> **Exercise brief**: Within the data below, count every line that includes "none" and report the total alone.

> **Entries provided**:
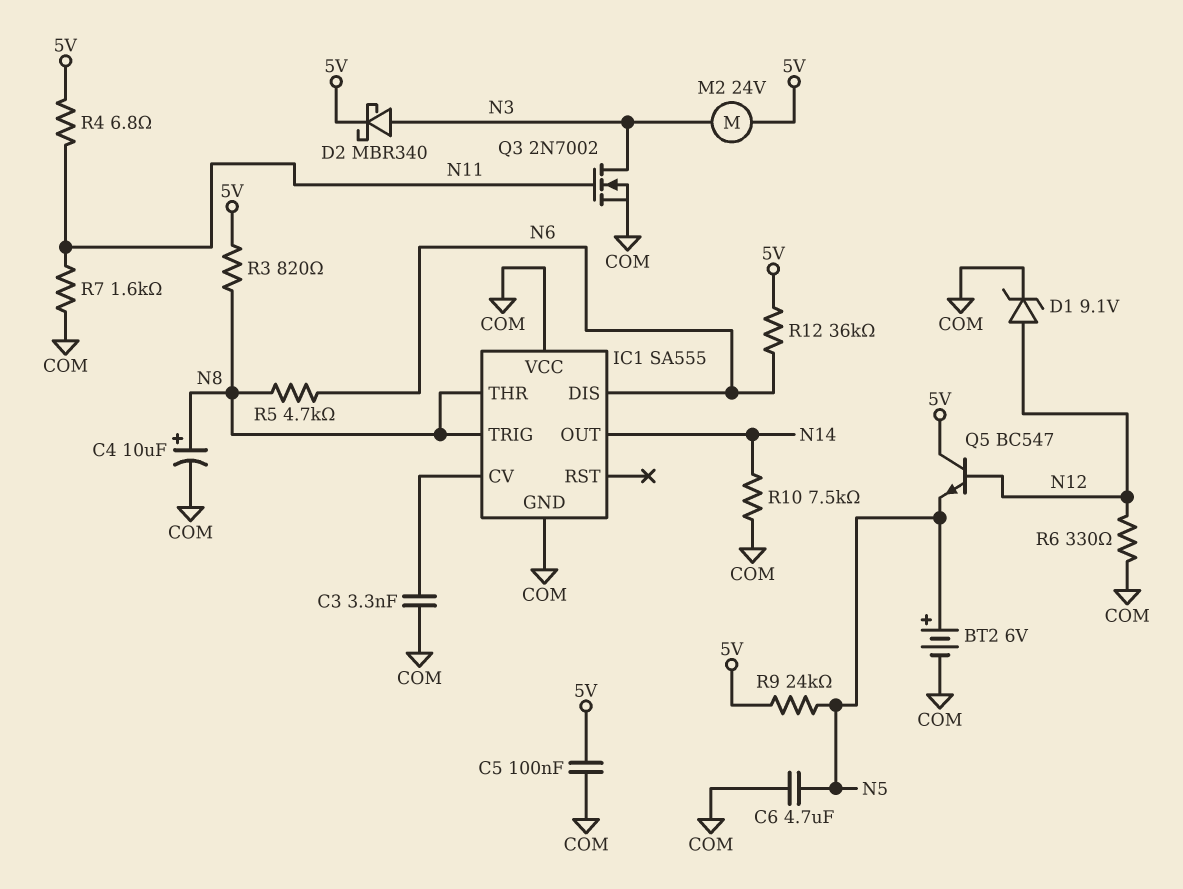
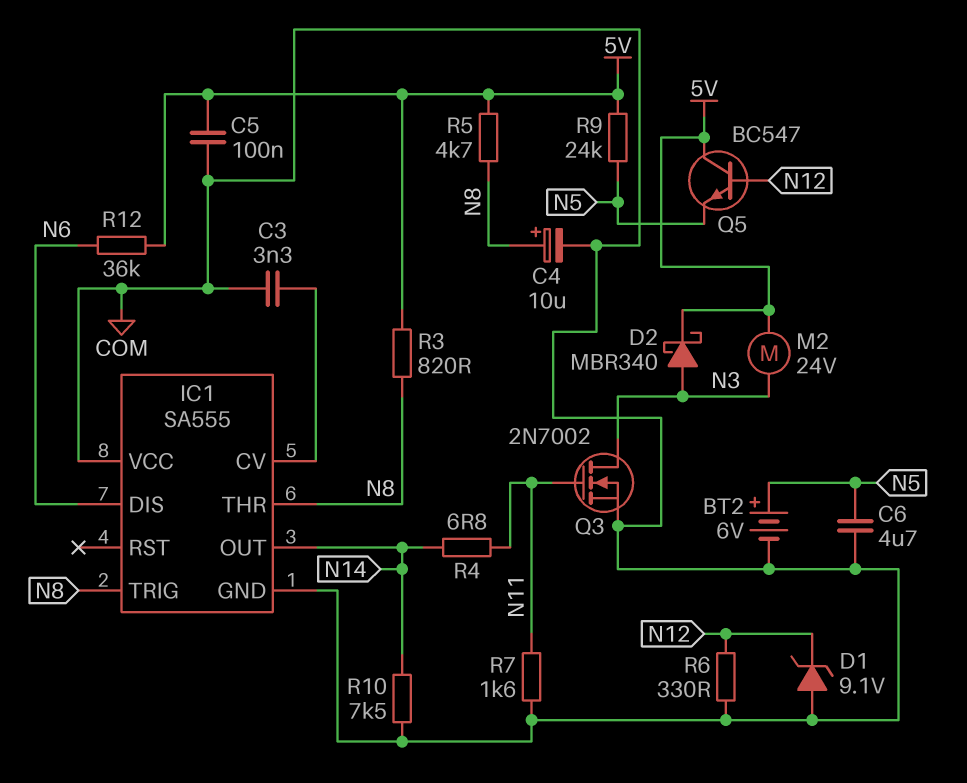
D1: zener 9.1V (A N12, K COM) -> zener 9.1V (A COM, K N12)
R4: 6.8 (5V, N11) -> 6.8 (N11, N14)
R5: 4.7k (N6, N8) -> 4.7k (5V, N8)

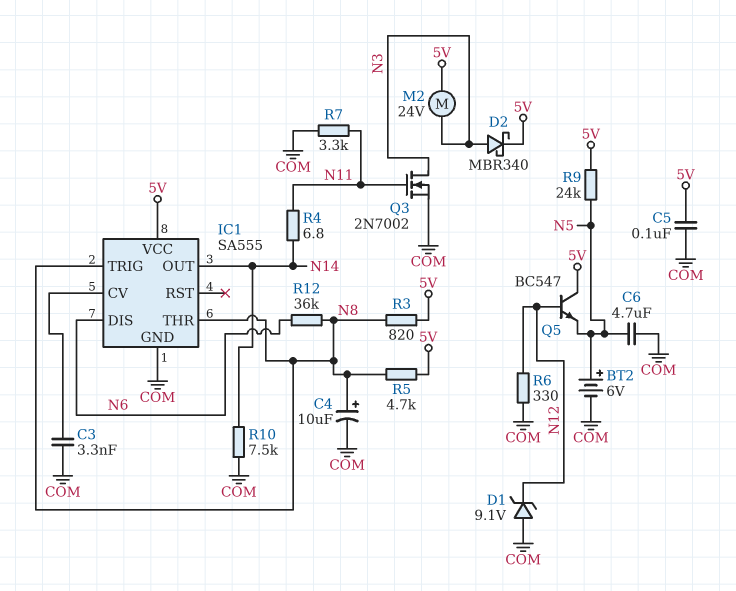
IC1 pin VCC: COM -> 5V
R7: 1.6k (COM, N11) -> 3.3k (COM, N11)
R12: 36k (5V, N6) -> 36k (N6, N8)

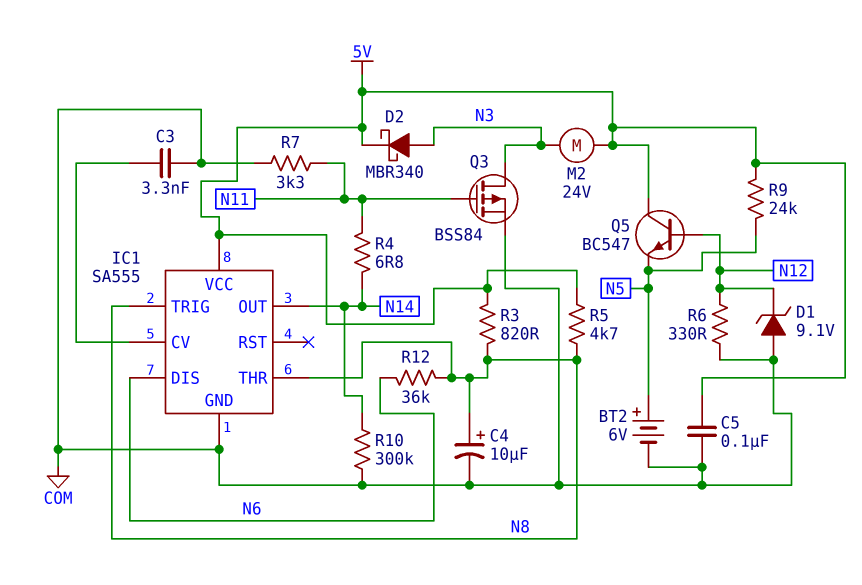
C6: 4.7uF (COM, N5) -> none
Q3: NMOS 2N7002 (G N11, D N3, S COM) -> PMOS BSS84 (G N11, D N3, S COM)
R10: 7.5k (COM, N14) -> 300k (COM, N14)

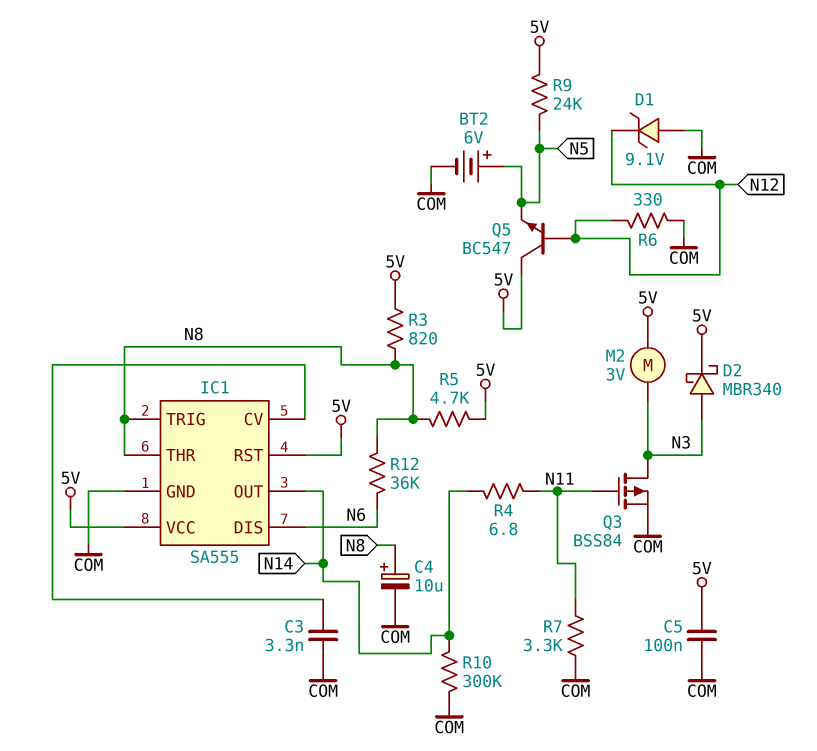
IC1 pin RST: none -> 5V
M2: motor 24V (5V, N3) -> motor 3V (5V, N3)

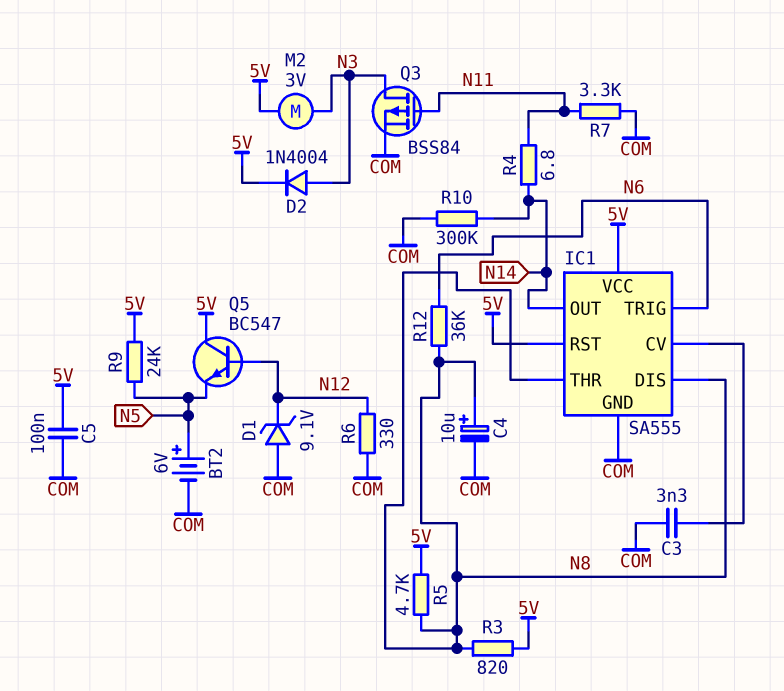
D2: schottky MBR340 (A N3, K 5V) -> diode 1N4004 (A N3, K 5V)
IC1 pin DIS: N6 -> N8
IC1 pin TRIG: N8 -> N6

> **Task output**: 2